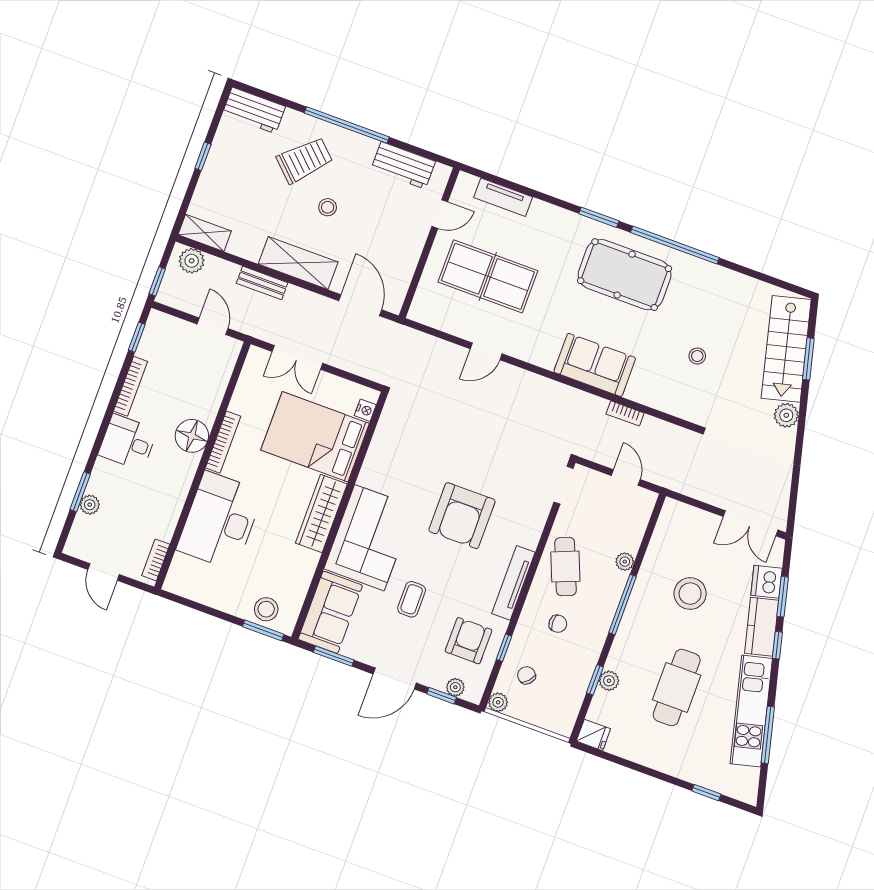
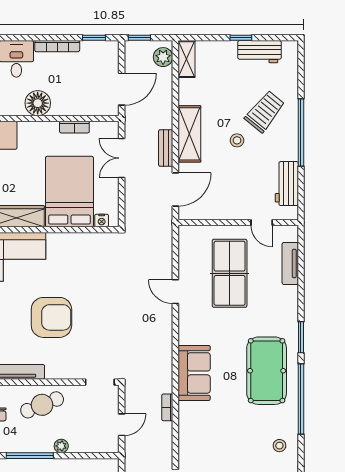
workbench: (254, 110) -> (260, 52), moved, turned -90
trolley: (305, 160) -> (265, 111), turned -95
bench: (262, 283) -> (166, 148), moved
door: (212, 326) -> (122, 89), width x1.38
stool: (697, 356) -> (279, 446), moved
bookcase: (223, 442) -> (74, 127), moved, width x0.64
armchair: (462, 516) -> (51, 317), turned 180

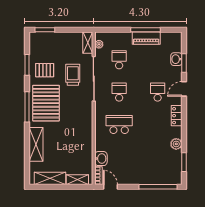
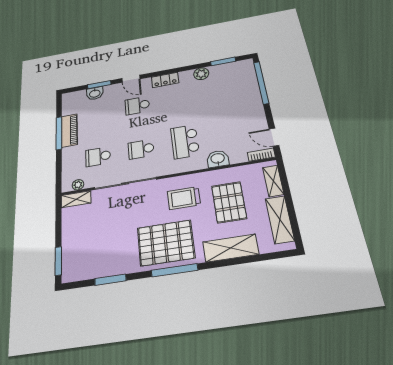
pallet: (45, 70) -> (229, 202), moved, width x1.50, depth x1.42
trolley: (73, 75) -> (184, 198), moved
washbasin: (101, 159) -> (218, 159), moved
door: (110, 187) -> (274, 137), hinge flipped

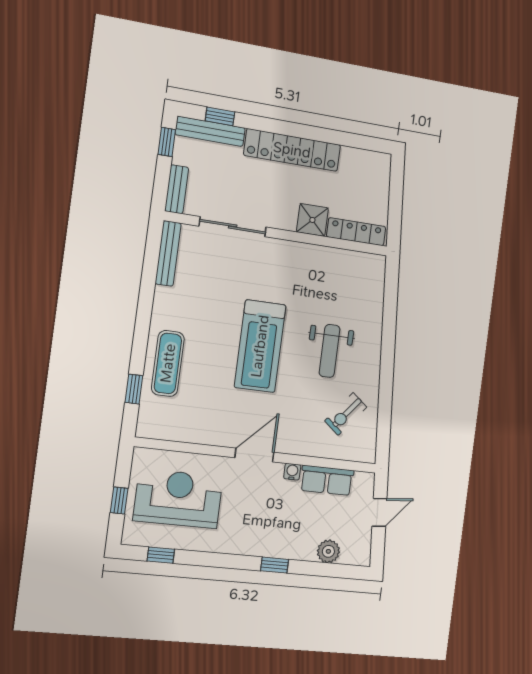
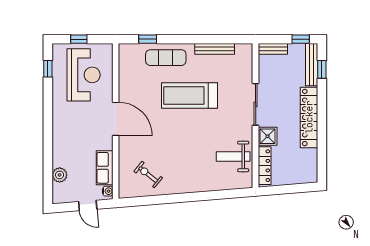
sliding door: (233, 227) -> (256, 104), moved
bench: (168, 253) -> (215, 49), moved
treadmill: (260, 346) -> (189, 95), moved
weight bench: (330, 351) -> (233, 156), moved
door: (254, 455) -> (116, 119), width x1.36
water cooler: (292, 472) -> (108, 191), moved
window: (275, 565) -> (48, 141), removed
·····
About this exercise:
Reproduce each entry precisely. Leave the pictures out.

Result of this task:
workbench: (254, 110) -> (260, 52), moved, turned -90
trolley: (305, 160) -> (265, 111), turned -95
bench: (262, 283) -> (166, 148), moved
door: (212, 326) -> (122, 89), width x1.38
stool: (697, 356) -> (279, 446), moved
bookcase: (223, 442) -> (74, 127), moved, width x0.64
armchair: (462, 516) -> (51, 317), turned 180

pallet: (45, 70) -> (229, 202), moved, width x1.50, depth x1.42
trolley: (73, 75) -> (184, 198), moved
washbasin: (101, 159) -> (218, 159), moved
door: (110, 187) -> (274, 137), hinge flipped

sliding door: (233, 227) -> (256, 104), moved
bench: (168, 253) -> (215, 49), moved
treadmill: (260, 346) -> (189, 95), moved
weight bench: (330, 351) -> (233, 156), moved
door: (254, 455) -> (116, 119), width x1.36
water cooler: (292, 472) -> (108, 191), moved
window: (275, 565) -> (48, 141), removed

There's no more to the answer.